* Task details *
Reproduce the following records exactly from the line containing "60 degrees counterclockwise" onward, ending with the last line and including it.

Provided records Block Start

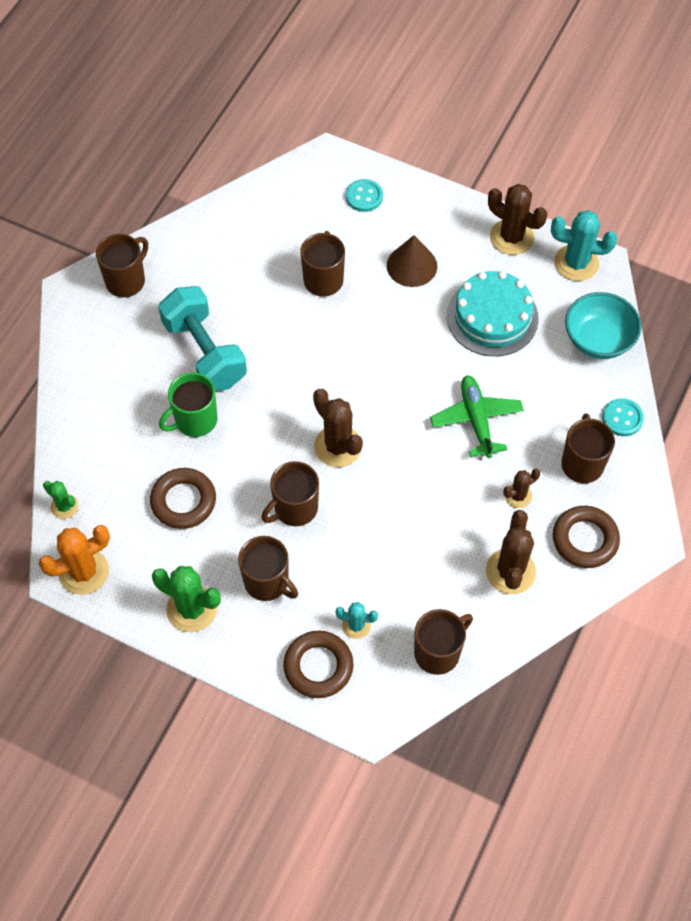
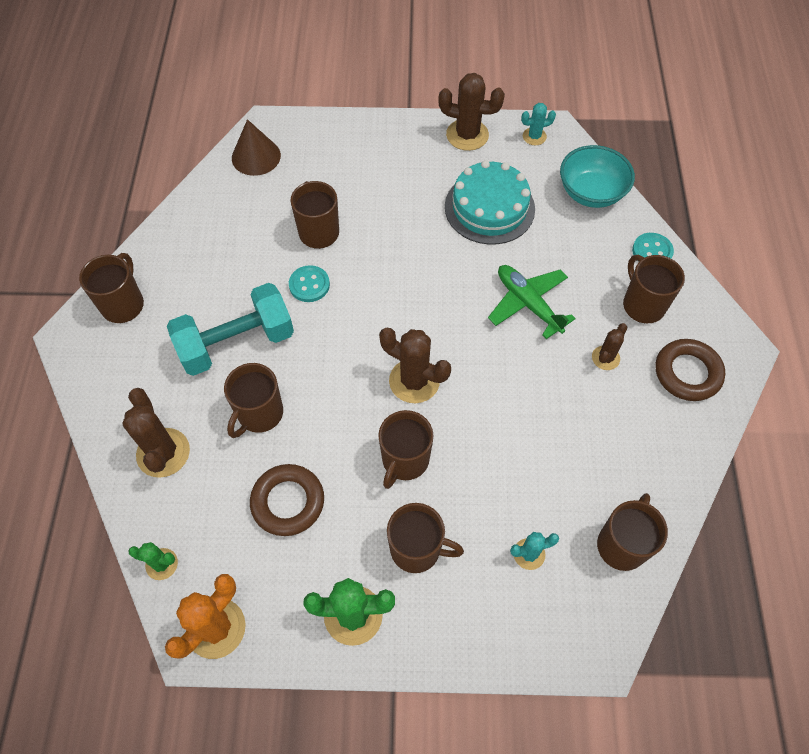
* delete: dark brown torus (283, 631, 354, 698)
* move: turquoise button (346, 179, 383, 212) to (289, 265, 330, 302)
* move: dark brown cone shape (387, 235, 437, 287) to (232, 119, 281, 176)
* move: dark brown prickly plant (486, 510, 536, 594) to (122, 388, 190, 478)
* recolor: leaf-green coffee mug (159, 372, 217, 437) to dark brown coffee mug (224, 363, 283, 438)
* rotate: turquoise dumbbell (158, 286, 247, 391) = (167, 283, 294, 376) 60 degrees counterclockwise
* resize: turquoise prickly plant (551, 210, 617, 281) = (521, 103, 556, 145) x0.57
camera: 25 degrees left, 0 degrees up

Provided records Block End

* Exercise answer *
* rotate: turquoise dumbbell (158, 286, 247, 391) = (167, 283, 294, 376) 60 degrees counterclockwise
* resize: turquoise prickly plant (551, 210, 617, 281) = (521, 103, 556, 145) x0.57
camera: 25 degrees left, 0 degrees up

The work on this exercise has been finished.